[Provided records Boundary: Start]

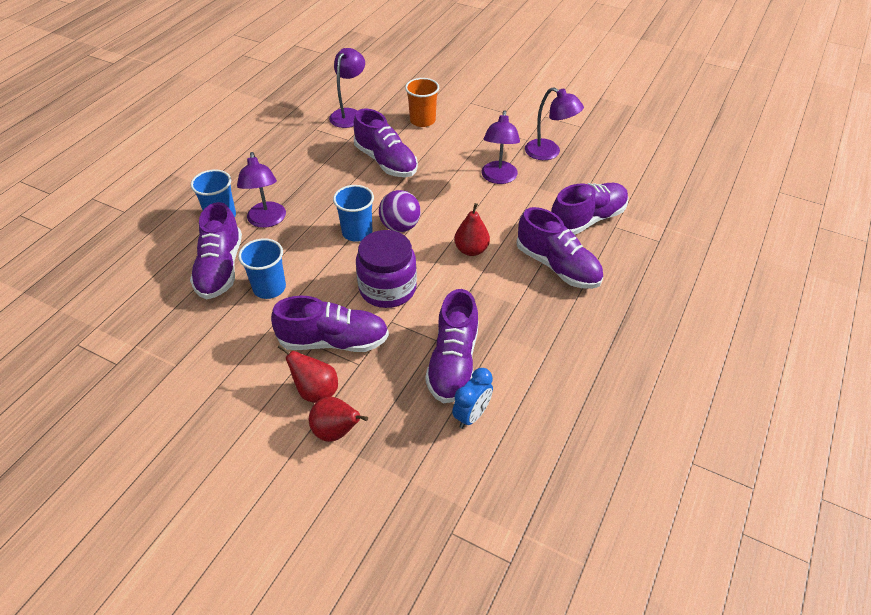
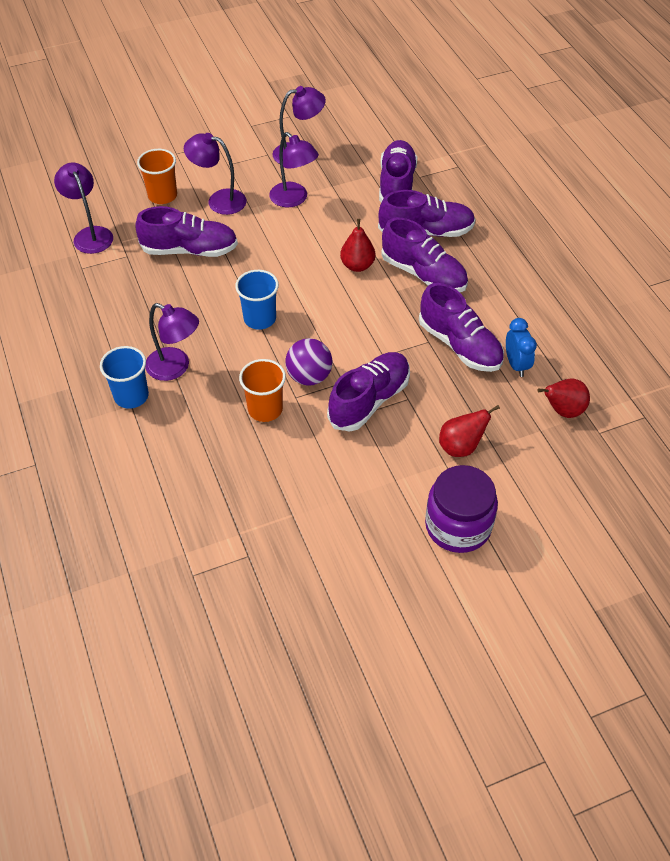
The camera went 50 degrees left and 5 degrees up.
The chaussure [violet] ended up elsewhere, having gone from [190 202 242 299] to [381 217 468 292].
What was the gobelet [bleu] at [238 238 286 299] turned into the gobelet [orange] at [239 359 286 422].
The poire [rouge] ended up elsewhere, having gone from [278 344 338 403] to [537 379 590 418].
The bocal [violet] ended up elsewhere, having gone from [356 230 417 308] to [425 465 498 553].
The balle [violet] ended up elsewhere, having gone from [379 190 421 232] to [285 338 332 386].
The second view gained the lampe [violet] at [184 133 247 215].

[Provided records Boundary: End]

_What you will do_
Tally the lines of the data that hold the string "elsewhere". Answer with the number and nothing more.

_Response to the task_
4